- **INSTRUCTIONS FOR THE TASK**
Extract from the data below, word for word, every line from the line containing "blue cross: moved" up to and including the line containing "purple star: moved 1 px right, 4 px up". Leave the pictures out of your answer.
+ + + +
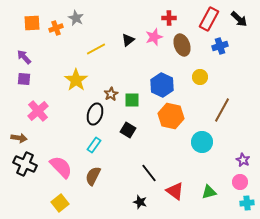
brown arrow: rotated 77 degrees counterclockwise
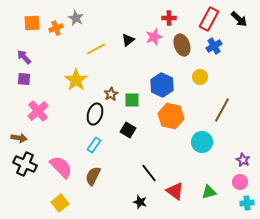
blue cross: moved 6 px left; rotated 14 degrees counterclockwise
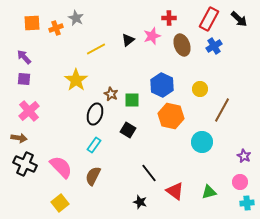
pink star: moved 2 px left, 1 px up
yellow circle: moved 12 px down
brown star: rotated 16 degrees counterclockwise
pink cross: moved 9 px left
purple star: moved 1 px right, 4 px up
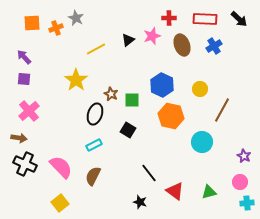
red rectangle: moved 4 px left; rotated 65 degrees clockwise
cyan rectangle: rotated 28 degrees clockwise
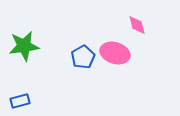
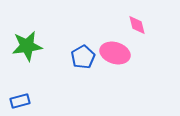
green star: moved 3 px right
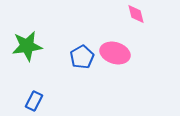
pink diamond: moved 1 px left, 11 px up
blue pentagon: moved 1 px left
blue rectangle: moved 14 px right; rotated 48 degrees counterclockwise
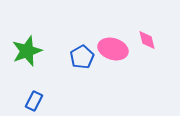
pink diamond: moved 11 px right, 26 px down
green star: moved 5 px down; rotated 12 degrees counterclockwise
pink ellipse: moved 2 px left, 4 px up
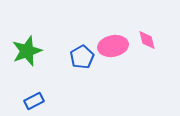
pink ellipse: moved 3 px up; rotated 28 degrees counterclockwise
blue rectangle: rotated 36 degrees clockwise
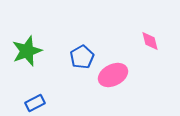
pink diamond: moved 3 px right, 1 px down
pink ellipse: moved 29 px down; rotated 16 degrees counterclockwise
blue rectangle: moved 1 px right, 2 px down
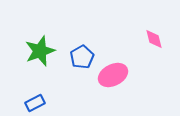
pink diamond: moved 4 px right, 2 px up
green star: moved 13 px right
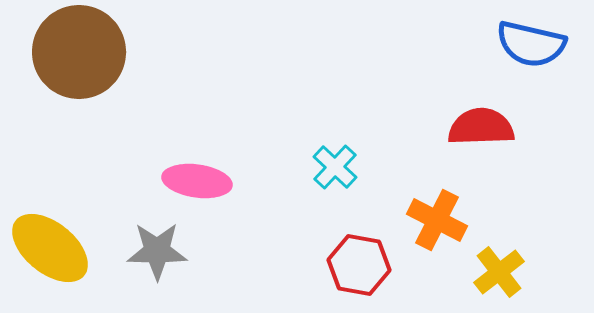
+ + + +
- **ANSWER IN FULL**
blue cross: moved 6 px left; rotated 14 degrees counterclockwise
pink star: moved 2 px left, 1 px up
yellow circle: moved 12 px down
brown star: rotated 16 degrees counterclockwise
pink cross: moved 9 px left
purple star: moved 1 px right, 4 px up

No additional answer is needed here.